What is expected.
Please find the line that holds "Western: [1106,322,1147,354] ->" below and reproduce it, along with every line after it through the end, exactly and without pictures.

(Before and after coordinates)
..............................

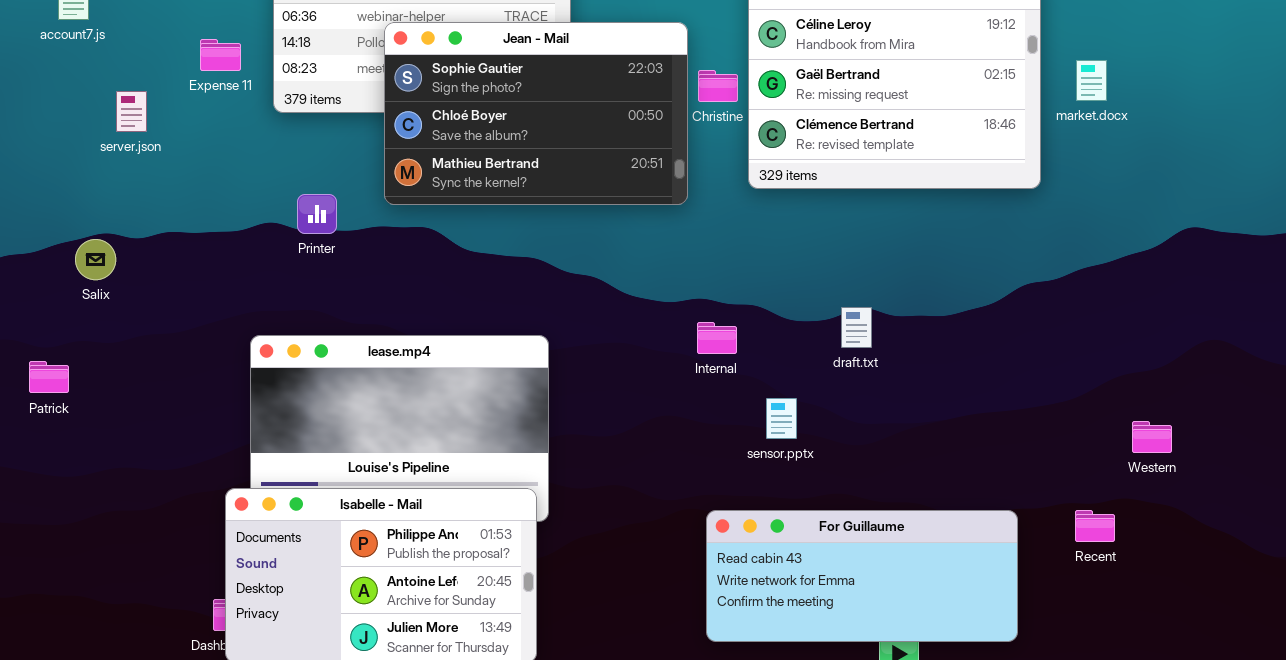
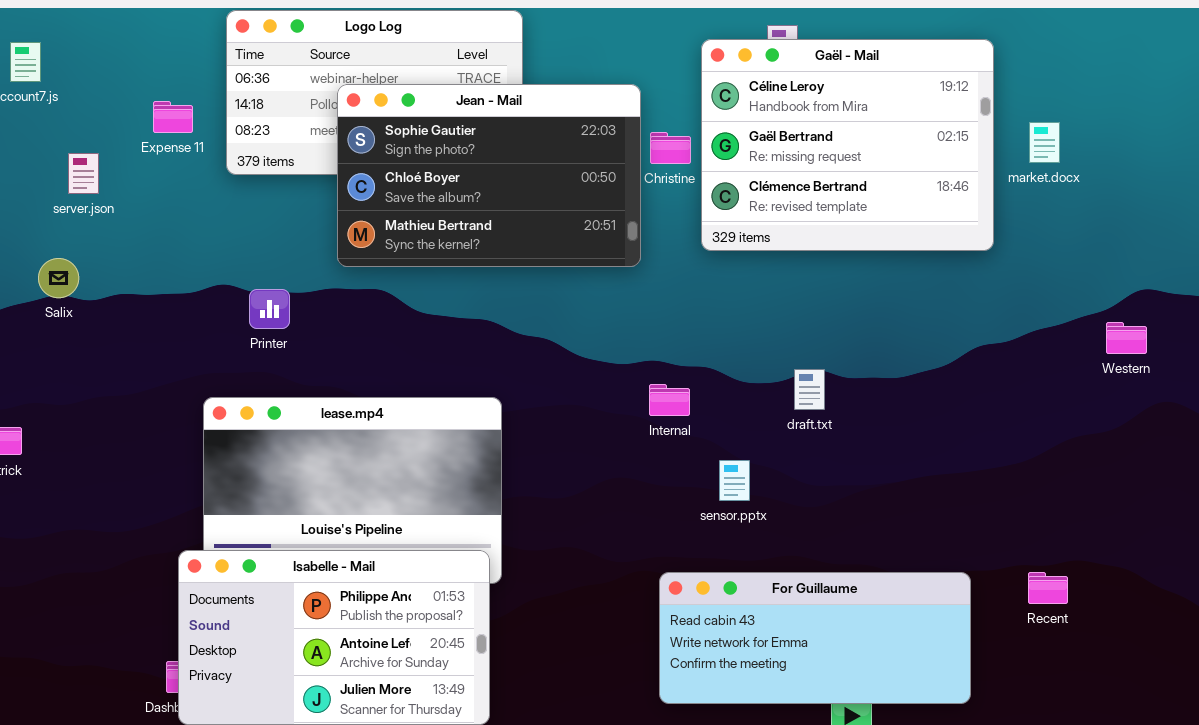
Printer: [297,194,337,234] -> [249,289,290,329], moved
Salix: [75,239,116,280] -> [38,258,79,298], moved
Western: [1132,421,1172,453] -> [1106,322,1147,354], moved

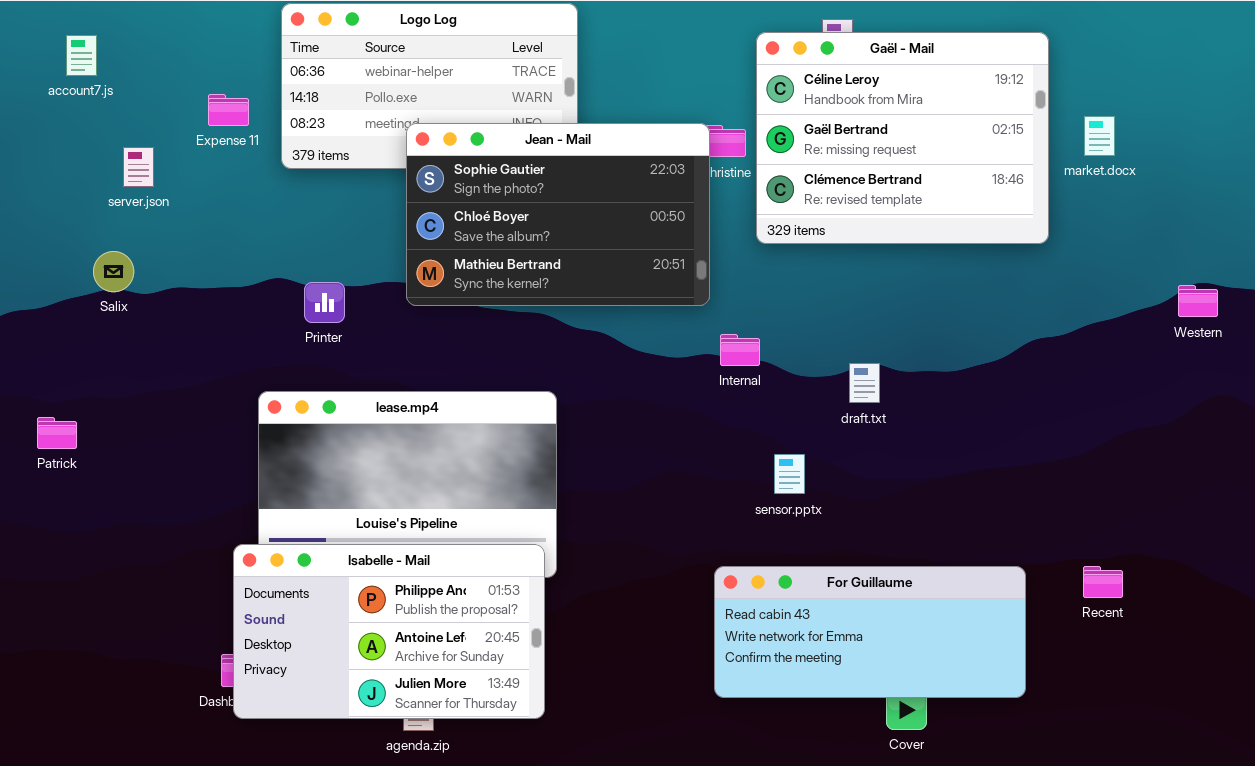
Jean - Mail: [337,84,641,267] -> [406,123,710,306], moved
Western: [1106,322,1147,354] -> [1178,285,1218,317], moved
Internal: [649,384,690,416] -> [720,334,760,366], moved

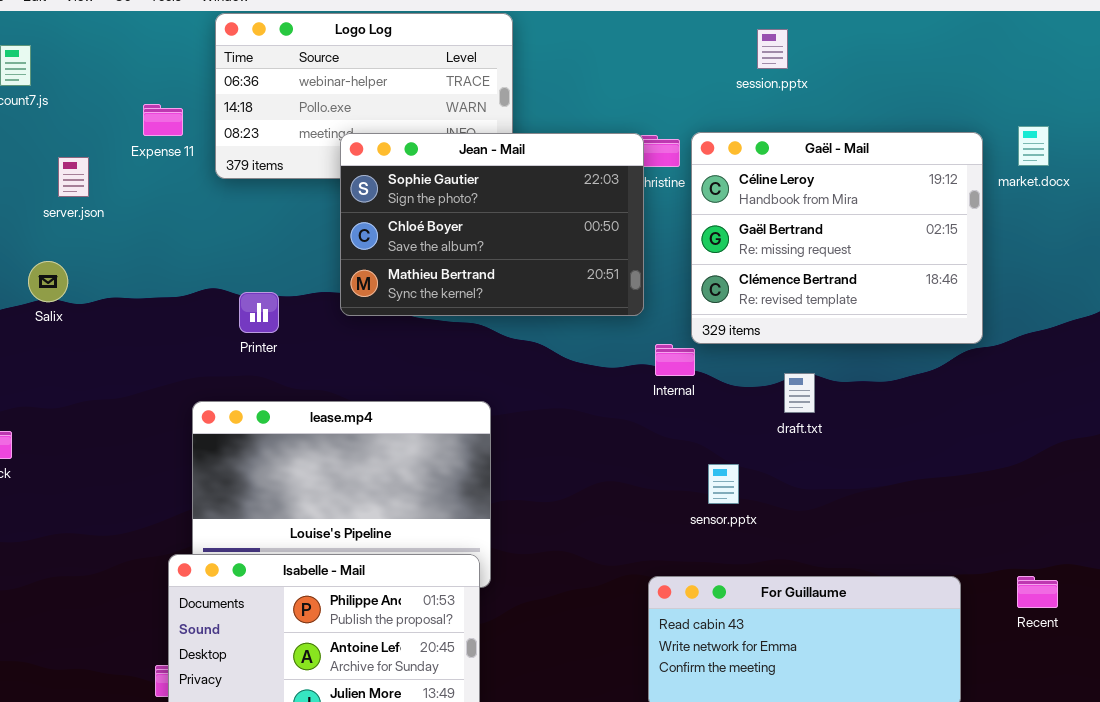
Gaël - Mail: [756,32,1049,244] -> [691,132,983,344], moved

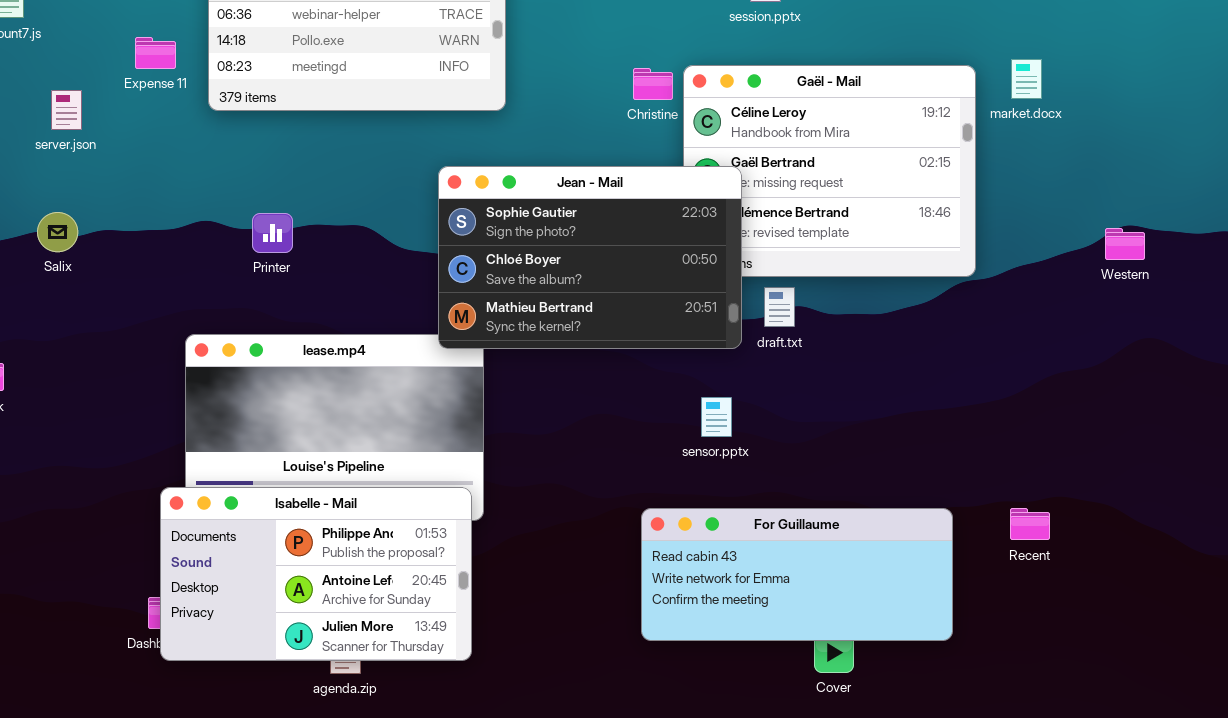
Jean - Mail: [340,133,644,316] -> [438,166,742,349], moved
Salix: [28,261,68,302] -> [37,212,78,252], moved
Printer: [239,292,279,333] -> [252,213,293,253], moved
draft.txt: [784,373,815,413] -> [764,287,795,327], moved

..............................

Answer below.
Western: [1106,322,1147,354] -> [1178,285,1218,317], moved
Internal: [649,384,690,416] -> [720,334,760,366], moved

Gaël - Mail: [756,32,1049,244] -> [691,132,983,344], moved

Jean - Mail: [340,133,644,316] -> [438,166,742,349], moved
Salix: [28,261,68,302] -> [37,212,78,252], moved
Printer: [239,292,279,333] -> [252,213,293,253], moved
draft.txt: [784,373,815,413] -> [764,287,795,327], moved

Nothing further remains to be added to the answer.